* Task objective *
Each line of the data that includes the string "cutting" is to be copied out.

* Data for processing *

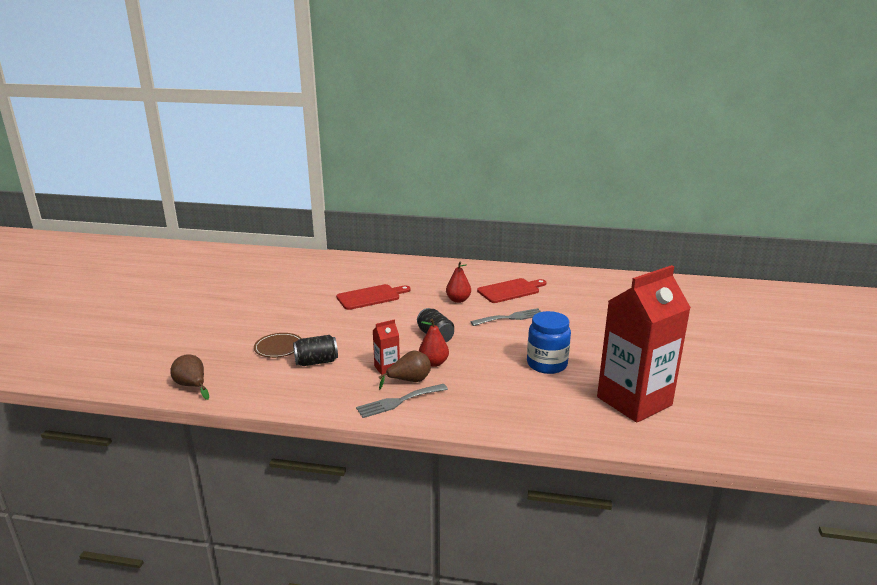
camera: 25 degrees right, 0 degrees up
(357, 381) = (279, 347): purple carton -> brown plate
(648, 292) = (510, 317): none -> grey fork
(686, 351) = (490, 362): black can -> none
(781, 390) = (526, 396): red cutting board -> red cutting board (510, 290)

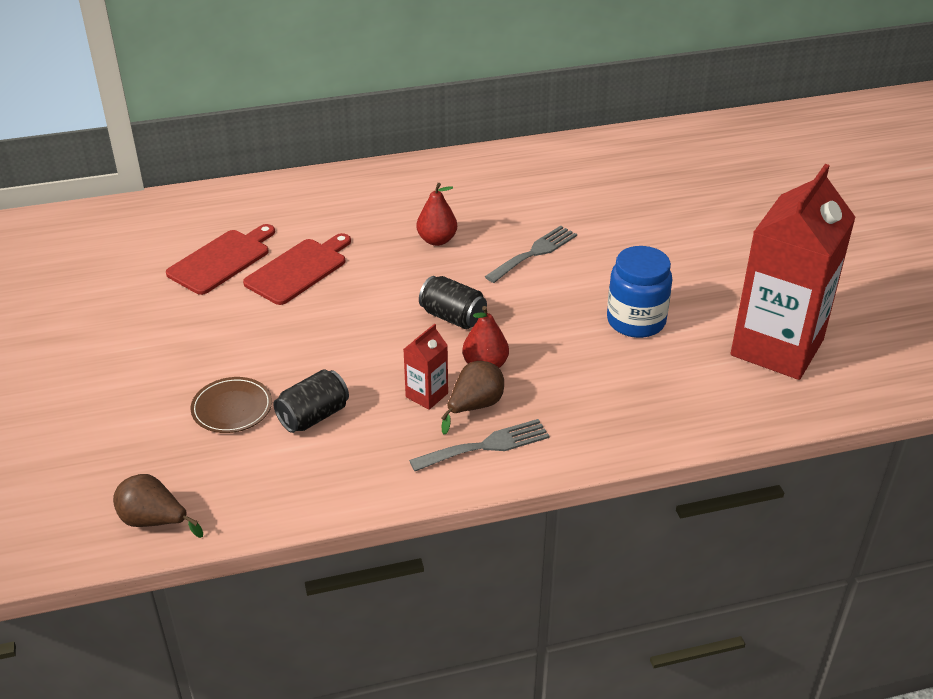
camera: 25 degrees left, 15 degrees up
(398, 401) = (486, 446): grey fork -> grey fork turned 150 degrees counterclockwise
(510, 290) = (499, 202): red cutting board -> red cutting board (222, 260)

* Solution to this task *
(781, 390) = (526, 396): red cutting board -> red cutting board (510, 290)
(510, 290) = (499, 202): red cutting board -> red cutting board (222, 260)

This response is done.